§ **EXERCISE OBJECTIVE**
Among the entries that follow, find the lines containing the string "down" and copy them.

───── RECORDS SUPPLIED ─────

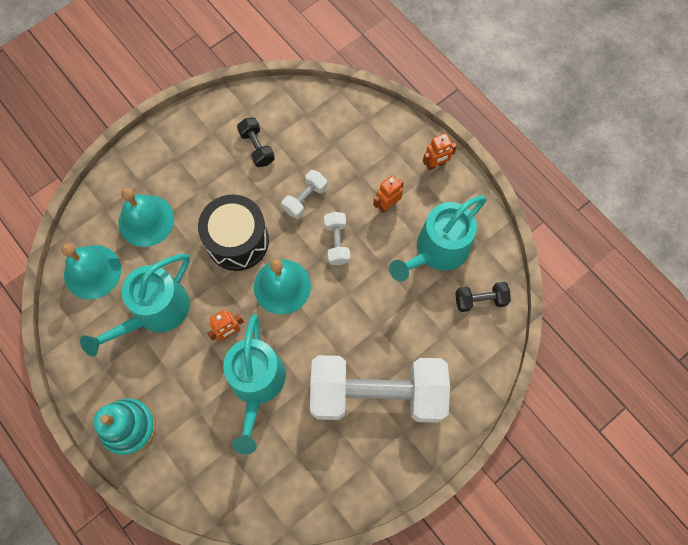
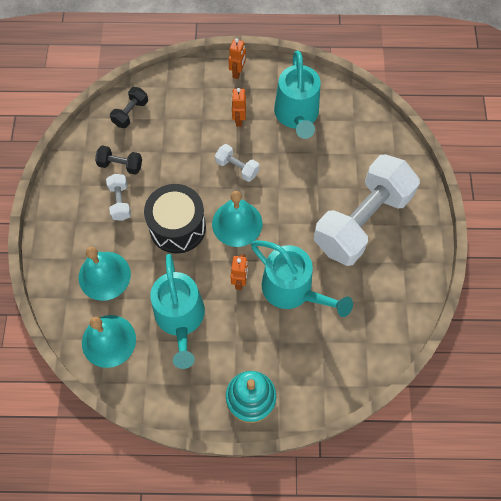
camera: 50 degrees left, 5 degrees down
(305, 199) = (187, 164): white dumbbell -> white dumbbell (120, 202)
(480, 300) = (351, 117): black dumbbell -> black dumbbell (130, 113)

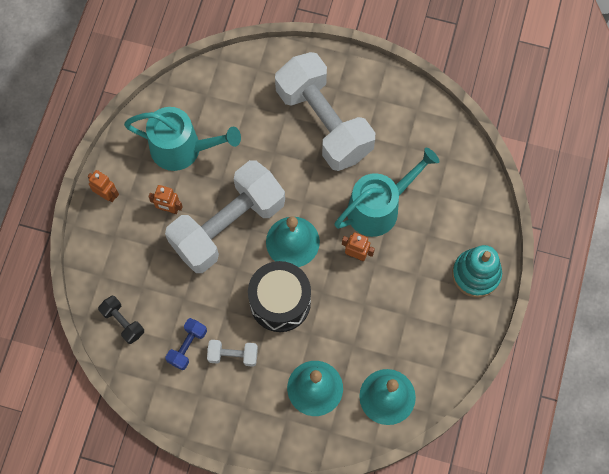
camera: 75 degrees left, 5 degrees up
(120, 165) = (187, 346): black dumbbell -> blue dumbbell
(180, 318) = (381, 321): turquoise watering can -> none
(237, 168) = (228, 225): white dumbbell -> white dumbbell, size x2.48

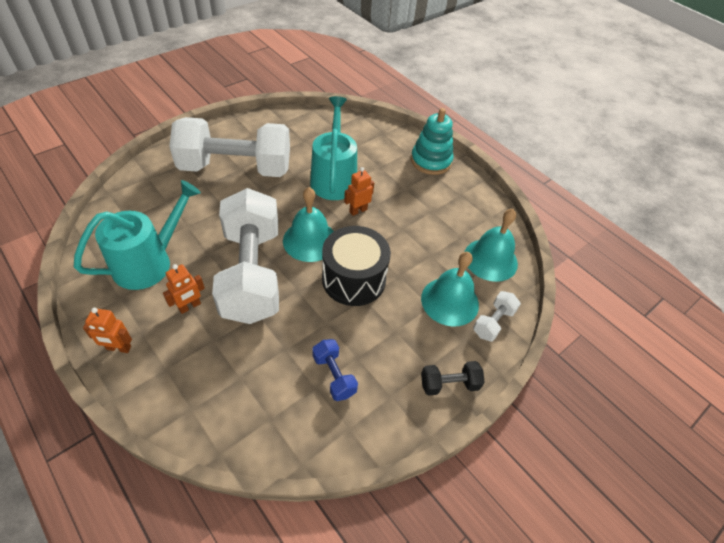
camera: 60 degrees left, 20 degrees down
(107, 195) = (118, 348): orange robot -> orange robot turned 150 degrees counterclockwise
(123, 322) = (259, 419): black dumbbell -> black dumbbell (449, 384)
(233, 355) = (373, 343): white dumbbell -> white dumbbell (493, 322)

─────

§ **OUTPUT OF THE EXERCISE**
camera: 50 degrees left, 5 degrees down
camera: 60 degrees left, 20 degrees down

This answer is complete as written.